Render the lines below as a Markdown table with two columns, Row and Line. Number every row and leave out the blank lines.

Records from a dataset
****

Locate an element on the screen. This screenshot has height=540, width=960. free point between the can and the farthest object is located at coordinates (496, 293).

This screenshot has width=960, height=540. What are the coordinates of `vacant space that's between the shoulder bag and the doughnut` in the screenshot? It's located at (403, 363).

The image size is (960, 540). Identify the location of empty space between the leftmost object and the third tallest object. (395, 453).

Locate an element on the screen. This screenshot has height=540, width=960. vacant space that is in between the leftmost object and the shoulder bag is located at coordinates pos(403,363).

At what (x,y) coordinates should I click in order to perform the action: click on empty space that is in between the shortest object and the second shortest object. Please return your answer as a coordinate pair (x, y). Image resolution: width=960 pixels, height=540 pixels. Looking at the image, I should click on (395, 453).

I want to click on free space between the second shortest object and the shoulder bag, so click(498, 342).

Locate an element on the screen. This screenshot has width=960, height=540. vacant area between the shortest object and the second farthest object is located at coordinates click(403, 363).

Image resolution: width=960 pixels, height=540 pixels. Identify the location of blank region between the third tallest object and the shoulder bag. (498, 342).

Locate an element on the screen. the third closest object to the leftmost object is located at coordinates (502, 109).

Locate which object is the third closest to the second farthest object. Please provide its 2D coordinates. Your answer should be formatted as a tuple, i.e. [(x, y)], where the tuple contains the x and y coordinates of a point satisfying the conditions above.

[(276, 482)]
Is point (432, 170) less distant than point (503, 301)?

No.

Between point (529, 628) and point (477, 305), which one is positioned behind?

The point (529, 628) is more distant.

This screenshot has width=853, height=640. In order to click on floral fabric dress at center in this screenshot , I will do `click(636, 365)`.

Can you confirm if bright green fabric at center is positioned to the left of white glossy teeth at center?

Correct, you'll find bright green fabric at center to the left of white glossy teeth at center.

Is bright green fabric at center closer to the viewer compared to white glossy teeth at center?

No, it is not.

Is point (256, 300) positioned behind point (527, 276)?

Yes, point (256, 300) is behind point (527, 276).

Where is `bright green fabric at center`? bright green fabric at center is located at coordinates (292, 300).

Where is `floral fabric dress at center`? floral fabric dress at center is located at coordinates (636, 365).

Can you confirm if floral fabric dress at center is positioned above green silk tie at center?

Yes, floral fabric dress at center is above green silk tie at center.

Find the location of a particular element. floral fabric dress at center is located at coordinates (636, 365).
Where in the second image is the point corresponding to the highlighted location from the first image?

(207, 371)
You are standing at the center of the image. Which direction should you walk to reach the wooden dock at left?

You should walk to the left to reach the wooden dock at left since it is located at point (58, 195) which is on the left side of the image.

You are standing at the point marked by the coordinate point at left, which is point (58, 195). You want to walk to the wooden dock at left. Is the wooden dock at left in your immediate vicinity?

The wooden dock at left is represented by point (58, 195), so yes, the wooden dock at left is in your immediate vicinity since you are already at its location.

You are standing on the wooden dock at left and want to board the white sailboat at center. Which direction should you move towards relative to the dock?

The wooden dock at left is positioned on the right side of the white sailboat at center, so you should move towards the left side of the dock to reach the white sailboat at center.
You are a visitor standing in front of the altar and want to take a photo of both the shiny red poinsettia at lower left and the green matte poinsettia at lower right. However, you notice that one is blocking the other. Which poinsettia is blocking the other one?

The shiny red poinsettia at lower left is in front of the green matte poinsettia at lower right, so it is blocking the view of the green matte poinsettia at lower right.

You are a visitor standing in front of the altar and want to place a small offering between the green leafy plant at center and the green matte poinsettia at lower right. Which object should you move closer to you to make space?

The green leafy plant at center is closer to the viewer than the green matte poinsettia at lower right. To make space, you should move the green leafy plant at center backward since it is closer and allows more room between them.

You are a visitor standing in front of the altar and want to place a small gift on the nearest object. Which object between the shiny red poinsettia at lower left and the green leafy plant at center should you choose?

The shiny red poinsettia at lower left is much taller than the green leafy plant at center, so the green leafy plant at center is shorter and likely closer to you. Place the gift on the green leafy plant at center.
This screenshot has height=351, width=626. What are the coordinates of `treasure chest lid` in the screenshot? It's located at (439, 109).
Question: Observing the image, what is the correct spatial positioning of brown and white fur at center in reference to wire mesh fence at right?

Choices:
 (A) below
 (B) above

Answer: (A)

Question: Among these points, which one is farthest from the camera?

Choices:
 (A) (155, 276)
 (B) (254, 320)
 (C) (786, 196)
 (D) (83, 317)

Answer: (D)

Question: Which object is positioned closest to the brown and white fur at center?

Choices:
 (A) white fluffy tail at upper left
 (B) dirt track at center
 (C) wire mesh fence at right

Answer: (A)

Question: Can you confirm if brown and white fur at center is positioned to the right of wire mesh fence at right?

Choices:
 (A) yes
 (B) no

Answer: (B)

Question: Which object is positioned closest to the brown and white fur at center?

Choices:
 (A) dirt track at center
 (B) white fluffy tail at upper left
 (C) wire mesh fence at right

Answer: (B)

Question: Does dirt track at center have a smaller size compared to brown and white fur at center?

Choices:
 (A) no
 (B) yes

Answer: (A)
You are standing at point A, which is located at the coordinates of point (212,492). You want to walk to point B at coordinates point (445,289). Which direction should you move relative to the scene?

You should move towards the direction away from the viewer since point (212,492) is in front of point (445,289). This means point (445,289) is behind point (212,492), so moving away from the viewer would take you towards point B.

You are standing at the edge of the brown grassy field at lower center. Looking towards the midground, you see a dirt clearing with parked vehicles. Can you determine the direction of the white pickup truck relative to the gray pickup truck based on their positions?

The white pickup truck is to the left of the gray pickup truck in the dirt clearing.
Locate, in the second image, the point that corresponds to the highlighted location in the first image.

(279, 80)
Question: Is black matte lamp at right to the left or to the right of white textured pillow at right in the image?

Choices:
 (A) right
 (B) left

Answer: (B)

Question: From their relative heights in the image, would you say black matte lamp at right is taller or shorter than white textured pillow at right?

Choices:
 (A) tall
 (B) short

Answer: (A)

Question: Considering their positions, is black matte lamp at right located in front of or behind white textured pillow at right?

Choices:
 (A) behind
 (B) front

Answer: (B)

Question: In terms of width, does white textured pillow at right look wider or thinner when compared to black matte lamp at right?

****

Response area ▸
| Row | Line |
|---|---|
| 1 | Locate an element on the screen. This screenshot has height=540, width=960. free point between the can and the farthest object is located at coordinates (496, 293). |
| 2 | This screenshot has width=960, height=540. What are the coordinates of `vacant space that's between the shoulder bag and the doughnut` in the screenshot? It's located at (403, 363). |
| 3 | The image size is (960, 540). Identify the location of empty space between the leftmost object and the third tallest object. (395, 453). |
| 4 | Locate an element on the screen. This screenshot has height=540, width=960. vacant space that is in between the leftmost object and the shoulder bag is located at coordinates pos(403,363). |
| 5 | At what (x,y) coordinates should I click in order to perform the action: click on empty space that is in between the shortest object and the second shortest object. Please return your answer as a coordinate pair (x, y). Image resolution: width=960 pixels, height=540 pixels. Looking at the image, I should click on (395, 453). |
| 6 | I want to click on free space between the second shortest object and the shoulder bag, so click(498, 342). |
| 7 | Locate an element on the screen. This screenshot has width=960, height=540. vacant area between the shortest object and the second farthest object is located at coordinates click(403, 363). |
| 8 | Image resolution: width=960 pixels, height=540 pixels. Identify the location of blank region between the third tallest object and the shoulder bag. (498, 342). |
| 9 | Locate an element on the screen. the third closest object to the leftmost object is located at coordinates (502, 109). |
| 10 | Locate which object is the third closest to the second farthest object. Please provide its 2D coordinates. Your answer should be formatted as a tuple, i.e. [(x, y)], where the tuple contains the x and y coordinates of a point satisfying the conditions above. |
| 11 | [(276, 482)] |
| 12 | Is point (432, 170) less distant than point (503, 301)? |
| 13 | No. |
| 14 | Between point (529, 628) and point (477, 305), which one is positioned behind? |
| 15 | The point (529, 628) is more distant. |
| 16 | This screenshot has width=853, height=640. In order to click on floral fabric dress at center in this screenshot , I will do `click(636, 365)`. |
| 17 | Can you confirm if bright green fabric at center is positioned to the left of white glossy teeth at center? |
| 18 | Correct, you'll find bright green fabric at center to the left of white glossy teeth at center. |
| 19 | Is bright green fabric at center closer to the viewer compared to white glossy teeth at center? |
| 20 | No, it is not. |
| 21 | Is point (256, 300) positioned behind point (527, 276)? |
| 22 | Yes, point (256, 300) is behind point (527, 276). |
| 23 | Where is `bright green fabric at center`? bright green fabric at center is located at coordinates (292, 300). |
| 24 | Where is `floral fabric dress at center`? floral fabric dress at center is located at coordinates (636, 365). |
| 25 | Can you confirm if floral fabric dress at center is positioned above green silk tie at center? |
| 26 | Yes, floral fabric dress at center is above green silk tie at center. |
| 27 | Find the location of a particular element. floral fabric dress at center is located at coordinates (636, 365). |
| 28 | Where in the second image is the point corresponding to the highlighted location from the first image? |
| 29 | (207, 371) |
| 30 | You are standing at the center of the image. Which direction should you walk to reach the wooden dock at left? |
| 31 | You should walk to the left to reach the wooden dock at left since it is located at point (58, 195) which is on the left side of the image. |
| 32 | You are standing at the point marked by the coordinate point at left, which is point (58, 195). You want to walk to the wooden dock at left. Is the wooden dock at left in your immediate vicinity? |
| 33 | The wooden dock at left is represented by point (58, 195), so yes, the wooden dock at left is in your immediate vicinity since you are already at its location. |
| 34 | You are standing on the wooden dock at left and want to board the white sailboat at center. Which direction should you move towards relative to the dock? |
| 35 | The wooden dock at left is positioned on the right side of the white sailboat at center, so you should move towards the left side of the dock to reach the white sailboat at center. |
| 36 | You are a visitor standing in front of the altar and want to take a photo of both the shiny red poinsettia at lower left and the green matte poinsettia at lower right. However, you notice that one is blocking the other. Which poinsettia is blocking the other one? |
| 37 | The shiny red poinsettia at lower left is in front of the green matte poinsettia at lower right, so it is blocking the view of the green matte poinsettia at lower right. |
| 38 | You are a visitor standing in front of the altar and want to place a small offering between the green leafy plant at center and the green matte poinsettia at lower right. Which object should you move closer to you to make space? |
| 39 | The green leafy plant at center is closer to the viewer than the green matte poinsettia at lower right. To make space, you should move the green leafy plant at center backward since it is closer and allows more room between them. |
| 40 | You are a visitor standing in front of the altar and want to place a small gift on the nearest object. Which object between the shiny red poinsettia at lower left and the green leafy plant at center should you choose? |
| 41 | The shiny red poinsettia at lower left is much taller than the green leafy plant at center, so the green leafy plant at center is shorter and likely closer to you. Place the gift on the green leafy plant at center. |
| 42 | This screenshot has height=351, width=626. What are the coordinates of `treasure chest lid` in the screenshot? It's located at (439, 109). |
| 43 | Question: Observing the image, what is the correct spatial positioning of brown and white fur at center in reference to wire mesh fence at right? |
| 44 | Choices: |
| 45 |  (A) below |
| 46 |  (B) above |
| 47 | Answer: (A) |
| 48 | Question: Among these points, which one is farthest from the camera? |
| 49 | Choices: |
| 50 |  (A) (155, 276) |
| 51 |  (B) (254, 320) |
| 52 |  (C) (786, 196) |
| 53 |  (D) (83, 317) |
| 54 | Answer: (D) |
| 55 | Question: Which object is positioned closest to the brown and white fur at center? |
| 56 | Choices: |
| 57 |  (A) white fluffy tail at upper left |
| 58 |  (B) dirt track at center |
| 59 |  (C) wire mesh fence at right |
| 60 | Answer: (A) |
| 61 | Question: Can you confirm if brown and white fur at center is positioned to the right of wire mesh fence at right? |
| 62 | Choices: |
| 63 |  (A) yes |
| 64 |  (B) no |
| 65 | Answer: (B) |
| 66 | Question: Which object is positioned closest to the brown and white fur at center? |
| 67 | Choices: |
| 68 |  (A) dirt track at center |
| 69 |  (B) white fluffy tail at upper left |
| 70 |  (C) wire mesh fence at right |
| 71 | Answer: (B) |
| 72 | Question: Does dirt track at center have a smaller size compared to brown and white fur at center? |
| 73 | Choices: |
| 74 |  (A) no |
| 75 |  (B) yes |
| 76 | Answer: (A) |
| 77 | You are standing at point A, which is located at the coordinates of point (212,492). You want to walk to point B at coordinates point (445,289). Which direction should you move relative to the scene? |
| 78 | You should move towards the direction away from the viewer since point (212,492) is in front of point (445,289). This means point (445,289) is behind point (212,492), so moving away from the viewer would take you towards point B. |
| 79 | You are standing at the edge of the brown grassy field at lower center. Looking towards the midground, you see a dirt clearing with parked vehicles. Can you determine the direction of the white pickup truck relative to the gray pickup truck based on their positions? |
| 80 | The white pickup truck is to the left of the gray pickup truck in the dirt clearing. |
| 81 | Locate, in the second image, the point that corresponds to the highlighted location in the first image. |
| 82 | (279, 80) |
| 83 | Question: Is black matte lamp at right to the left or to the right of white textured pillow at right in the image? |
| 84 | Choices: |
| 85 |  (A) right |
| 86 |  (B) left |
| 87 | Answer: (B) |
| 88 | Question: From their relative heights in the image, would you say black matte lamp at right is taller or shorter than white textured pillow at right? |
| 89 | Choices: |
| 90 |  (A) tall |
| 91 |  (B) short |
| 92 | Answer: (A) |
| 93 | Question: Considering their positions, is black matte lamp at right located in front of or behind white textured pillow at right? |
| 94 | Choices: |
| 95 |  (A) behind |
| 96 |  (B) front |
| 97 | Answer: (B) |
| 98 | Question: In terms of width, does white textured pillow at right look wider or thinner when compared to black matte lamp at right? |